- _Work order_:
Could you copy every line of the data that contains "clockwise"?

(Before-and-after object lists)
• • • • • • •

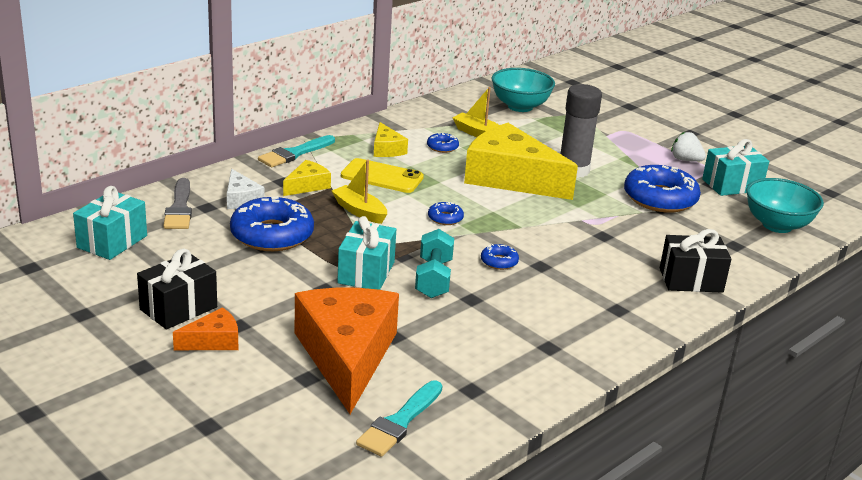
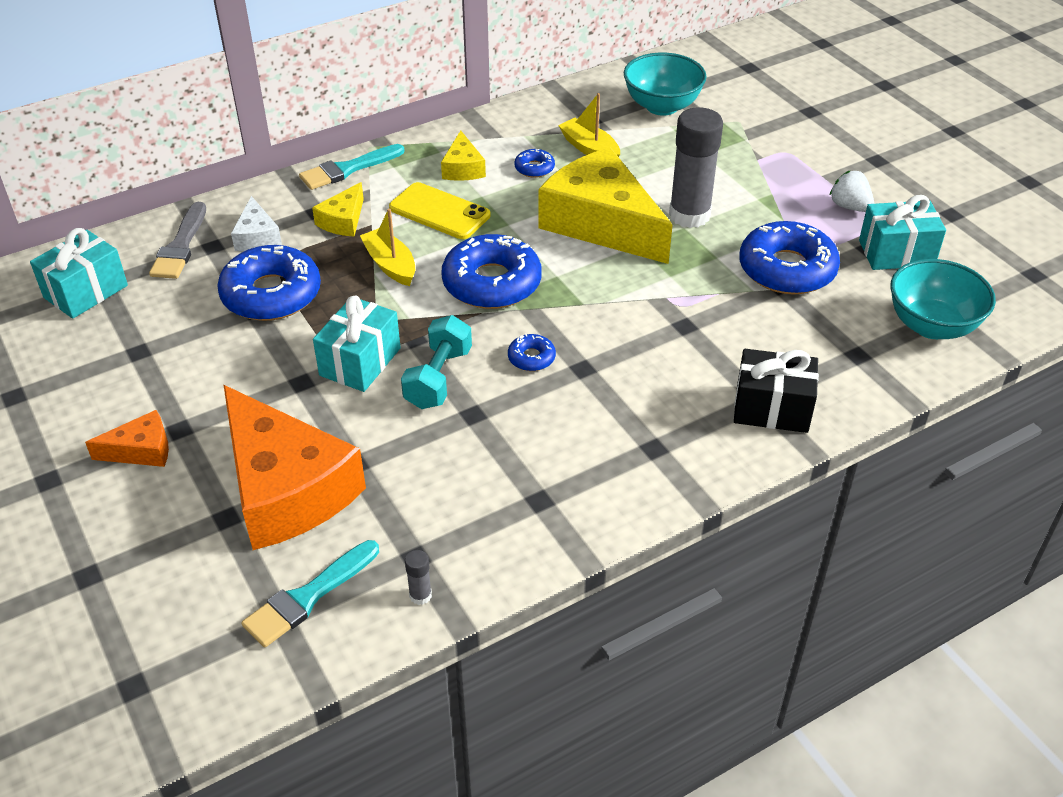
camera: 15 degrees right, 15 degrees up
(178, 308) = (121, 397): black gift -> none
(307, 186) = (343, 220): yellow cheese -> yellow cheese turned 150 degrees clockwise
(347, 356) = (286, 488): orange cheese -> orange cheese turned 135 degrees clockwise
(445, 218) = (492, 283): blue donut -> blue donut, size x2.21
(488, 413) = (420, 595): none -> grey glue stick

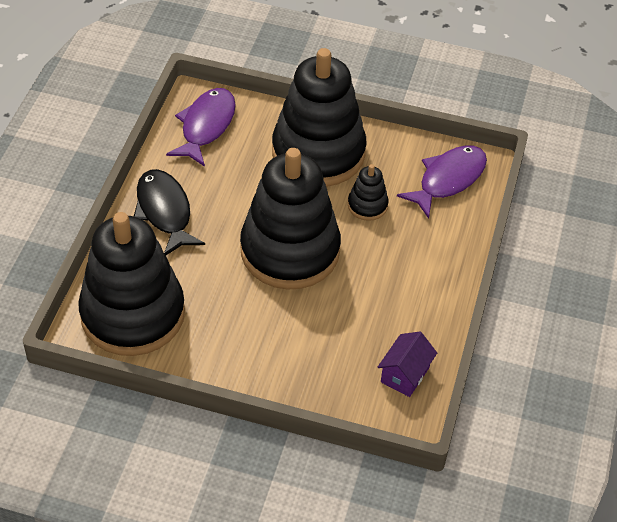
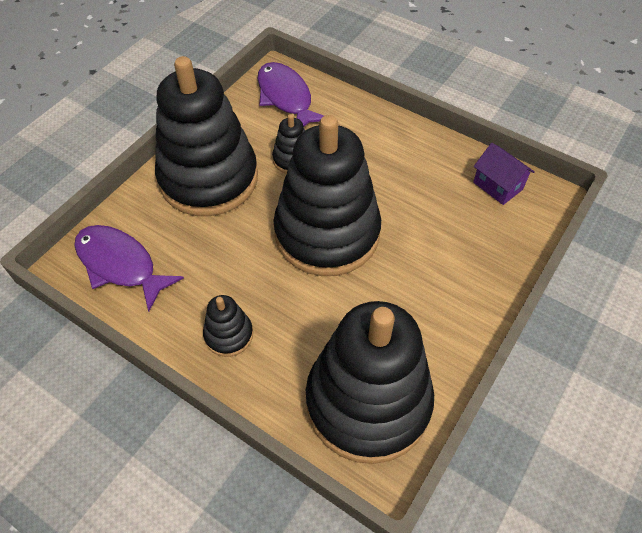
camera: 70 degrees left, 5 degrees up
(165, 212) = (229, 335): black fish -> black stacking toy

• • • • • • •

- _Task result_:
(307, 186) = (343, 220): yellow cheese -> yellow cheese turned 150 degrees clockwise
(347, 356) = (286, 488): orange cheese -> orange cheese turned 135 degrees clockwise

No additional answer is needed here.